Written task - Write the line that includes "Target: **carcinoma**. Output" and all subsequent lines, exactly as written, and nothing more.

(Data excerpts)
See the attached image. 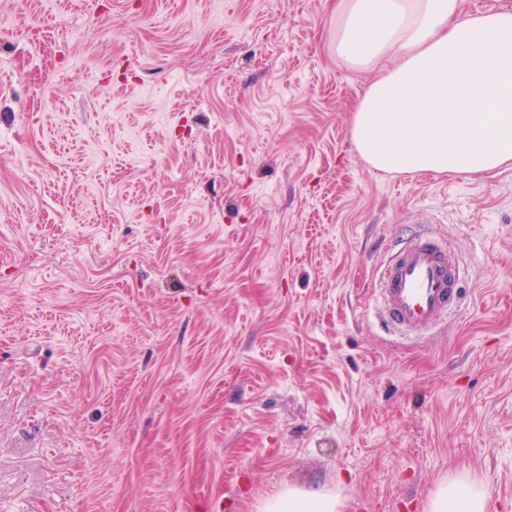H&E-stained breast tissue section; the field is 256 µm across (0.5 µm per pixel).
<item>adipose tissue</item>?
Masks as SVG:
<instances>
[{
    "label": "adipose tissue",
    "instance_id": "ef3b65f1",
    "mask_svg": "<svg viewBox=\"0 0 512 512\" xmlns=\"http://www.w3.org/2000/svg\"><path fill=\"white\" fill-rule=\"evenodd\" d=\"M338 61L376 78L351 136L370 169L478 174L512 161V10L463 12L461 0H341ZM486 490L443 482L428 512H485ZM263 512H337L335 497L288 489Z\"/></svg>",
    "mask_w": 512,
    "mask_h": 512
}]
</instances>
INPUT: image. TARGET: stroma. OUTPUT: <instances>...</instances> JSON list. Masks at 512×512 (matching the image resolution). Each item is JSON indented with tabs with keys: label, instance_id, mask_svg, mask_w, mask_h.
<instances>
[{
	"label": "stroma",
	"instance_id": "stroma-1",
	"mask_svg": "<svg viewBox=\"0 0 512 512\" xmlns=\"http://www.w3.org/2000/svg\"><path fill=\"white\" fill-rule=\"evenodd\" d=\"M339 0H0V512H512V162L385 174ZM433 233L469 307L385 332ZM487 492L482 486L457 478L441 483L430 499L429 512H484ZM264 512H337L336 498L321 491L288 489L267 500Z\"/></svg>",
	"mask_w": 512,
	"mask_h": 512
}]
</instances>
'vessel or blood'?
I'll list each match as a JSON object with an SVG mask.
<instances>
[{"instance_id":"b4317fda","label":"vessel or blood","mask_w":512,"mask_h":512,"mask_svg":"<svg viewBox=\"0 0 512 512\" xmlns=\"http://www.w3.org/2000/svg\"><path fill=\"white\" fill-rule=\"evenodd\" d=\"M462 268L437 238L409 244L387 263L375 304L386 326L423 335L461 311Z\"/></svg>"}]
</instances>
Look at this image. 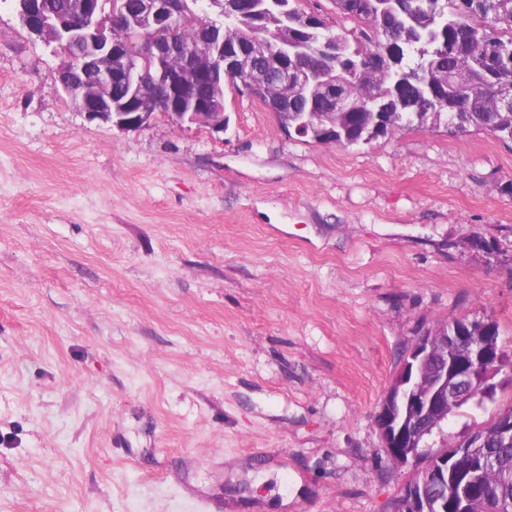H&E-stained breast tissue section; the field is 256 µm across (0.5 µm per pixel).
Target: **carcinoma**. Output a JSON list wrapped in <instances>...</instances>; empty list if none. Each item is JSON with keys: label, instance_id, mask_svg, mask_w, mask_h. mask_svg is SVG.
I'll use <instances>...</instances> for the list:
<instances>
[{"label": "carcinoma", "instance_id": "obj_1", "mask_svg": "<svg viewBox=\"0 0 512 512\" xmlns=\"http://www.w3.org/2000/svg\"><path fill=\"white\" fill-rule=\"evenodd\" d=\"M213 5L215 0H192L193 18L178 28L180 40L188 45L199 34V26L211 20L203 2ZM475 0H357L361 8L347 10L348 0H333L336 10L353 24L348 29L331 28L322 22L324 31H296L295 41L301 62L317 69L319 83L342 82L355 93L375 95L387 103L383 117L373 112H333L322 124L332 125L336 139L332 140L320 129L315 141H332L344 146L368 144L387 135L391 130L442 117L430 112L421 103L425 83L436 81L445 85L448 98L460 104L463 112L448 122V130L464 134L471 130L484 131L500 140L512 141V111L498 108L497 98L501 84L512 82V71L503 74L493 69L495 57L512 54V0H489V8L482 16L462 9V2ZM256 9L254 17L234 18L218 16L224 24V41L234 43L245 37L252 20L261 22L260 34L270 38L282 31L286 19L293 18L295 0H251ZM336 36L343 42L341 56L327 58L319 53L323 37ZM395 39L407 48V59L401 69H394L381 59L378 66L371 59L380 55L384 45ZM281 95L270 85L262 102L276 113L282 126H294L303 116L305 98H300L288 109H277ZM512 418V408L497 413L490 421L474 430L486 436L483 451L495 461L488 469L473 474L479 489L476 512H491L512 503V444L503 446L494 436L499 420Z\"/></svg>", "mask_w": 512, "mask_h": 512}]
</instances>
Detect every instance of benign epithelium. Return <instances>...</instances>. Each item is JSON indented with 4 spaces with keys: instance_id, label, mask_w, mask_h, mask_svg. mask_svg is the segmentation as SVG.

Problem solution -
Target: **carcinoma**. Output a JSON list wrapped in <instances>...</instances>; empty list if none. Each item is JSON with keys: label, instance_id, mask_svg, mask_w, mask_h. mask_svg is SVG.
I'll use <instances>...</instances> for the list:
<instances>
[{"label": "carcinoma", "instance_id": "obj_1", "mask_svg": "<svg viewBox=\"0 0 512 512\" xmlns=\"http://www.w3.org/2000/svg\"><path fill=\"white\" fill-rule=\"evenodd\" d=\"M213 5L215 0H192L193 18L178 28L180 40L188 45L199 34V26L211 20L203 2ZM475 0H357L361 8L347 10L348 0H333L336 10L353 24L348 29L331 28L322 22L324 31H296L295 41L301 62L317 69L319 83L342 82L355 93L375 95L387 103L383 117L373 112H333L322 124L332 125L336 139L332 140L320 129L315 141H332L344 146L368 144L387 135L391 130L442 117L430 112L421 103L425 83L436 81L445 85L448 98L460 104L463 112L448 122V130L464 134L471 130L484 131L500 140L512 141V111L498 108L497 98L501 84L512 82V71L503 74L493 69L495 57L512 54V0H489V8L482 16L462 9V2ZM256 9L254 17L234 18L218 16L224 24V41L234 43L245 37L252 20L261 22L260 34L270 38L282 31L286 19L293 18L295 0H251ZM336 36L343 42L341 56L327 58L319 53L323 37ZM395 39L407 48V59L401 69H394L381 59L378 66L371 59L380 55L384 45ZM281 95L270 85L262 102L276 113L282 126H294L303 116L305 98H300L288 109H277ZM512 418V408L497 413L490 421L474 430L486 436L483 451L495 461L488 469L473 474L479 489L476 512H491L512 503V444L503 446L494 436L499 420Z\"/></svg>", "mask_w": 512, "mask_h": 512}]
</instances>
Detect every instance of benign epithelium. Return <instances>...</instances>. Each item is JSON indented with 4 spaces with keys: instance_id, label, mask_w, mask_h, mask_svg. mask_svg is the segmentation as SVG.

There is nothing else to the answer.